* _Source material_

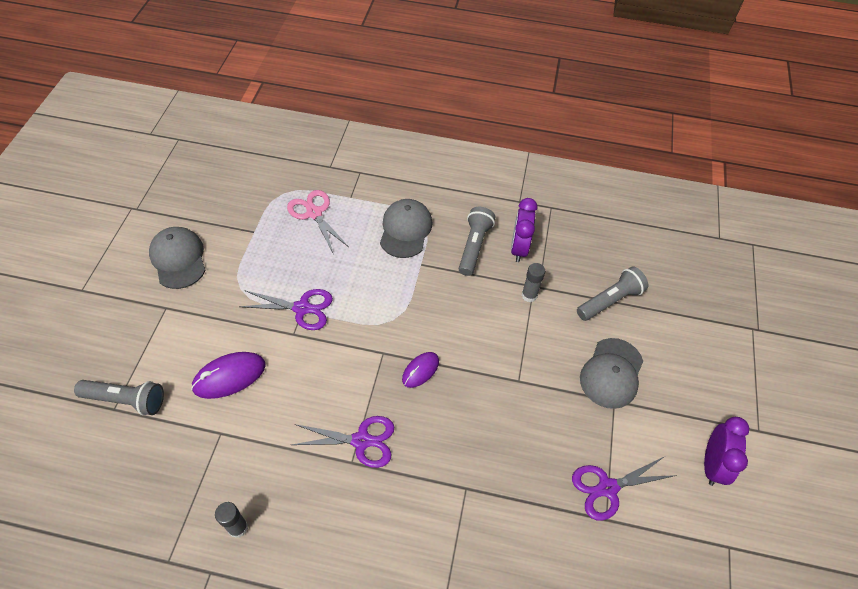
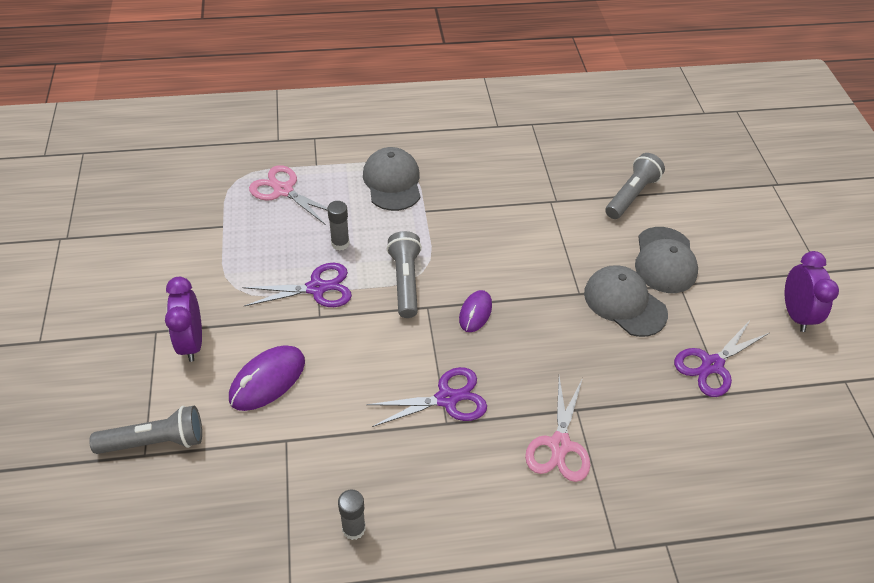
camera: 20 degrees left, 5 degrees down
(178, 259) = (146, 277): grey cap -> grey cap (624, 303)
(436, 515) = (559, 445): none -> pink scissors
(474, 246) = (472, 180): grey flashlight -> grey flashlight (405, 281)
(519, 248) = (518, 170): purple clock -> purple clock (192, 342)
(529, 295) = (550, 211): grey glue stick -> grey glue stick (340, 243)

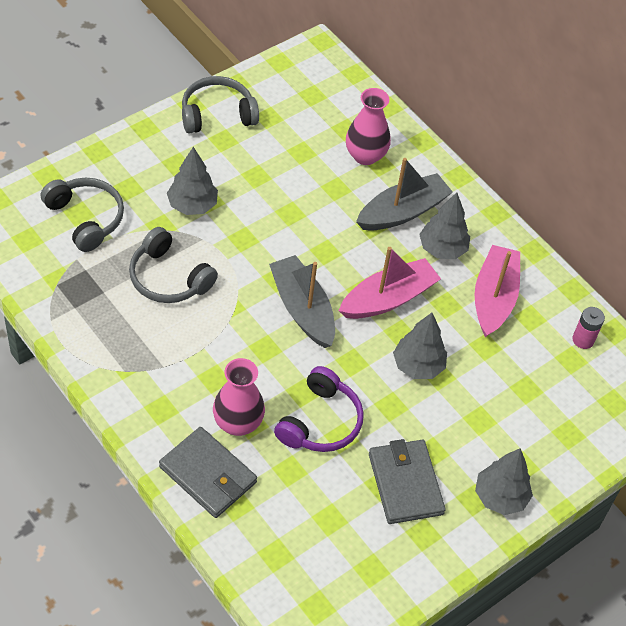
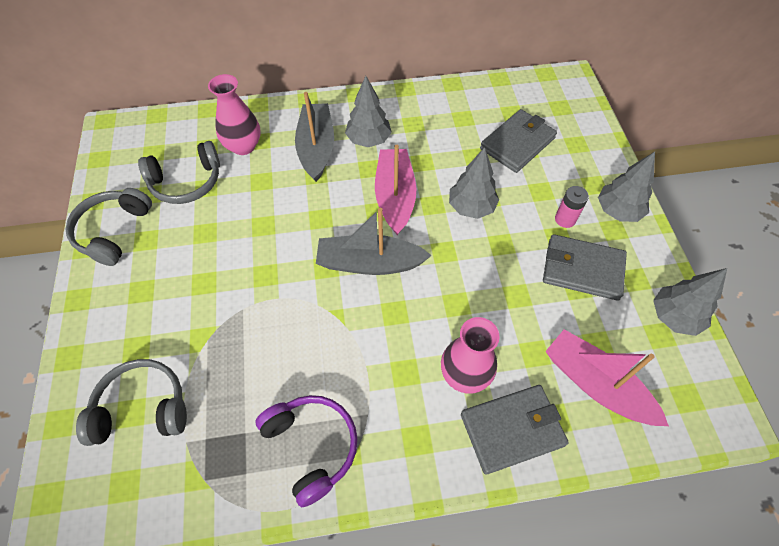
camera: 55 degrees left, 5 degrees up
(169, 278) = (267, 360): grey headphones -> grey headphones (186, 182)
(192, 205) = (198, 300): grey tree -> grey tree (674, 317)
(320, 422) = (494, 304): purple headphones -> purple headphones (311, 447)
(494, 298) = (433, 130): pink boat -> pink boat (596, 384)
(529, 378) = (517, 143): none -> grey wallet
(583, 340) = (498, 98): pink battery -> pink battery (565, 219)

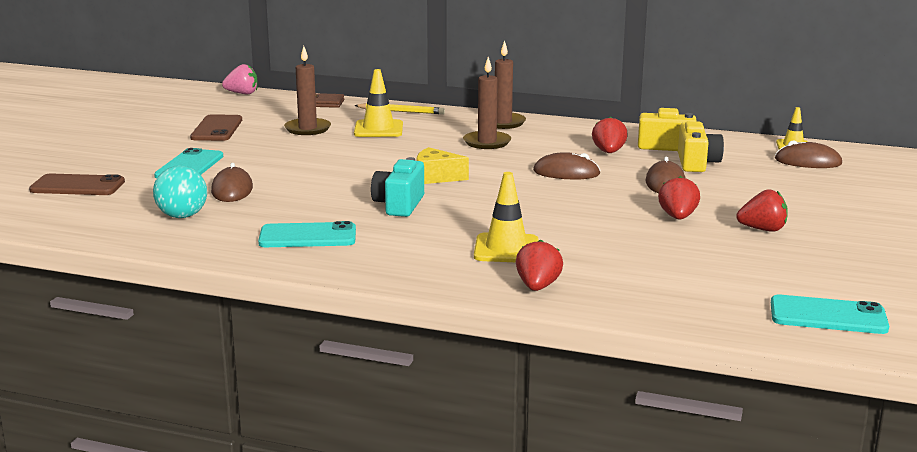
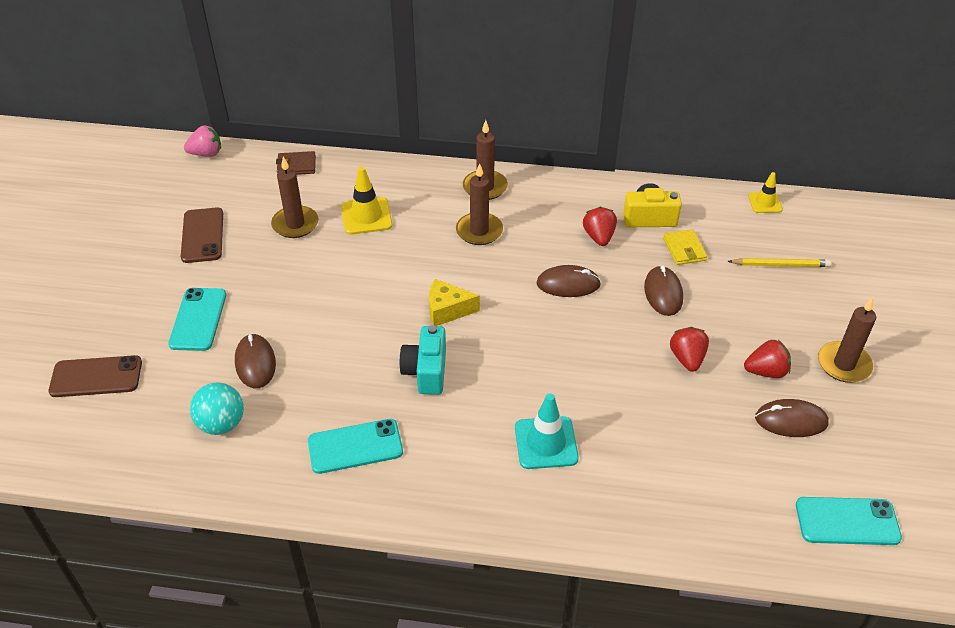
camera: 10 degrees left, 25 degrees up
(401, 111) = (379, 175): yellow pencil -> yellow pencil (780, 265)
(506, 249) = (546, 443): yellow traffic cone -> turquoise traffic cone
(537, 287) = (589, 509): red strawberry -> none
(696, 163) = (684, 249): yellow camera -> yellow wallet
(808, 161) = (783, 233): brown mouse -> brown mouse (791, 420)
(852, 232) = (844, 364): none -> brown candle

* _Aim of the exercise_
Once you find the line containing "(808, 161) = (783, 233): brown", copy it and every line after it through the end of the records, exactly as they stand.

* _Your response_
(808, 161) = (783, 233): brown mouse -> brown mouse (791, 420)
(852, 232) = (844, 364): none -> brown candle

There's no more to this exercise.